* Exercise *
Copy every entry word for word. Skip the pictures.

* Supplied records *

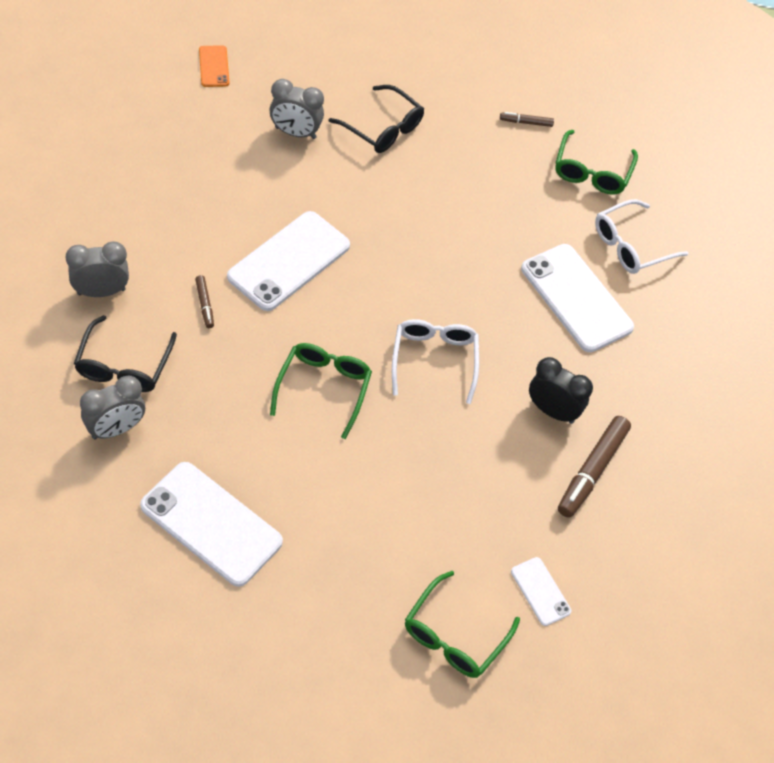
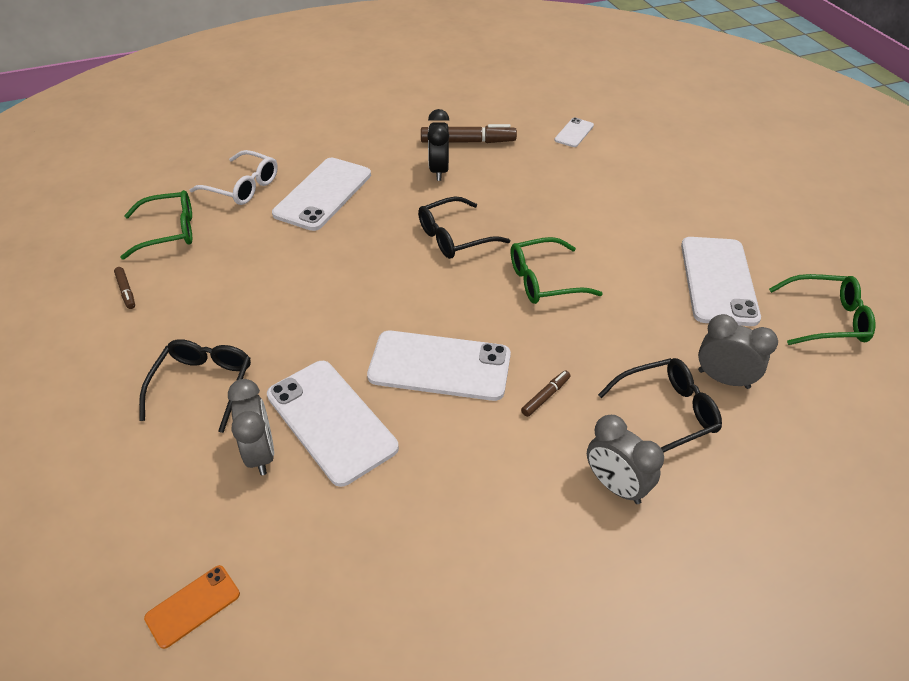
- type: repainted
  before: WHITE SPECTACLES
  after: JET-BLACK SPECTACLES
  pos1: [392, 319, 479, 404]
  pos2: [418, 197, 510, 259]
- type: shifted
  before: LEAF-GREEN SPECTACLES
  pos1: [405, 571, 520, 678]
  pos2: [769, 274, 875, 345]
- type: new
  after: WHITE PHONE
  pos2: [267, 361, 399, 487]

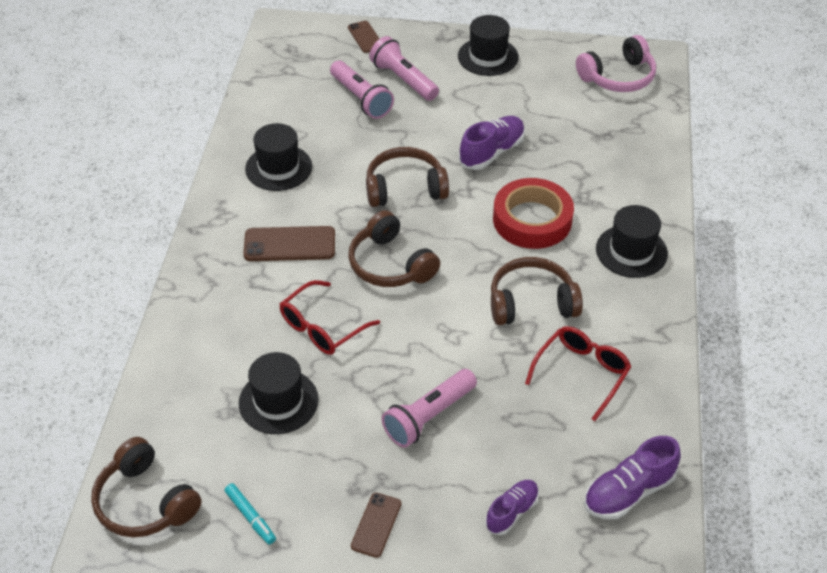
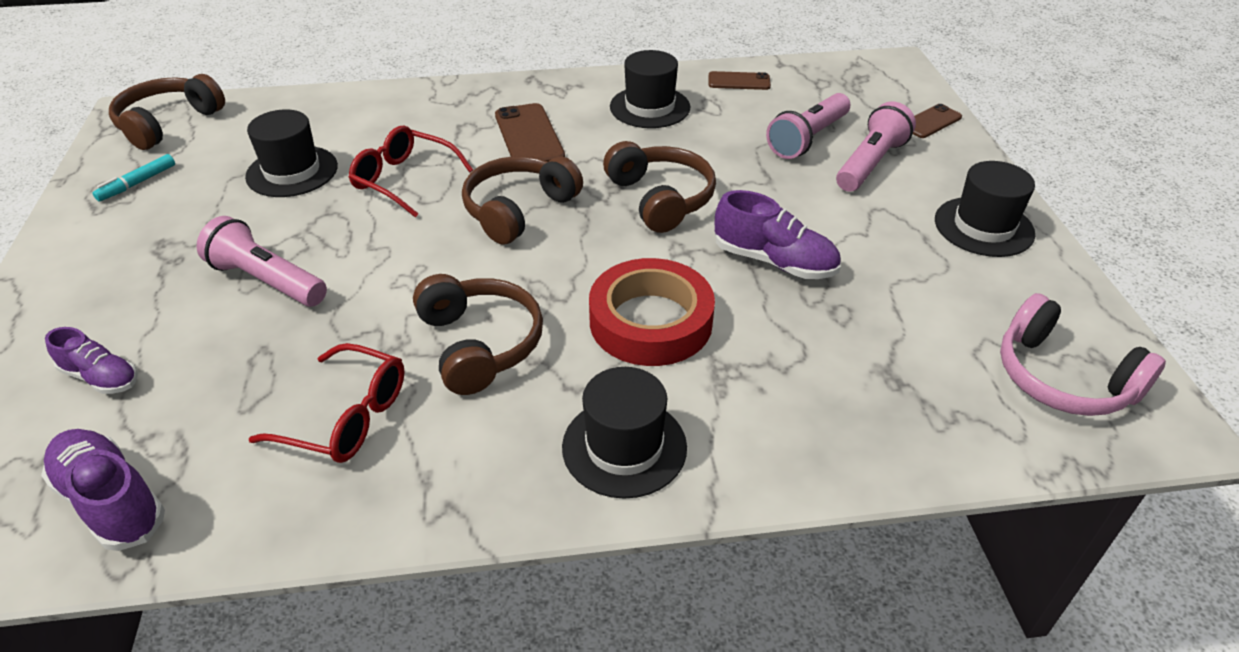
- type: shifted
  before: BROWN PHONE
  pos1: [351, 493, 401, 558]
  pos2: [709, 71, 771, 90]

* Exercise result *
- type: repainted
  before: WHITE SPECTACLES
  after: JET-BLACK SPECTACLES
  pos1: [392, 319, 479, 404]
  pos2: [418, 197, 510, 259]
- type: shifted
  before: LEAF-GREEN SPECTACLES
  pos1: [405, 571, 520, 678]
  pos2: [769, 274, 875, 345]
- type: new
  after: WHITE PHONE
  pos2: [267, 361, 399, 487]

- type: shifted
  before: BROWN PHONE
  pos1: [351, 493, 401, 558]
  pos2: [709, 71, 771, 90]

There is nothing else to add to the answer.